- _PROBLEM REQUIREMENTS_
A word-for-word repeat of all the data is the goal.

- _DATA FOR THIS TASK_
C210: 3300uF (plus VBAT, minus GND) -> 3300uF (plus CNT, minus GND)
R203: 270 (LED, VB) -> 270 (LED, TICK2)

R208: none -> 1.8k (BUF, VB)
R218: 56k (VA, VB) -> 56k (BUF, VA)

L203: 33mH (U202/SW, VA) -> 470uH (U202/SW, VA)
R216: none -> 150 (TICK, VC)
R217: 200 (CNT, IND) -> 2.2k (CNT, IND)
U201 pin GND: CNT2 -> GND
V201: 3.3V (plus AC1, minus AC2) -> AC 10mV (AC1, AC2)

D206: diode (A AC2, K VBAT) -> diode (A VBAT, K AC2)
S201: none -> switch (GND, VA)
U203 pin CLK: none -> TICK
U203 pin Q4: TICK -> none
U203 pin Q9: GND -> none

- _YOUR RESPONSE_
C210: 3300uF (plus VBAT, minus GND) -> 3300uF (plus CNT, minus GND)
R203: 270 (LED, VB) -> 270 (LED, TICK2)

R208: none -> 1.8k (BUF, VB)
R218: 56k (VA, VB) -> 56k (BUF, VA)

L203: 33mH (U202/SW, VA) -> 470uH (U202/SW, VA)
R216: none -> 150 (TICK, VC)
R217: 200 (CNT, IND) -> 2.2k (CNT, IND)
U201 pin GND: CNT2 -> GND
V201: 3.3V (plus AC1, minus AC2) -> AC 10mV (AC1, AC2)

D206: diode (A AC2, K VBAT) -> diode (A VBAT, K AC2)
S201: none -> switch (GND, VA)
U203 pin CLK: none -> TICK
U203 pin Q4: TICK -> none
U203 pin Q9: GND -> none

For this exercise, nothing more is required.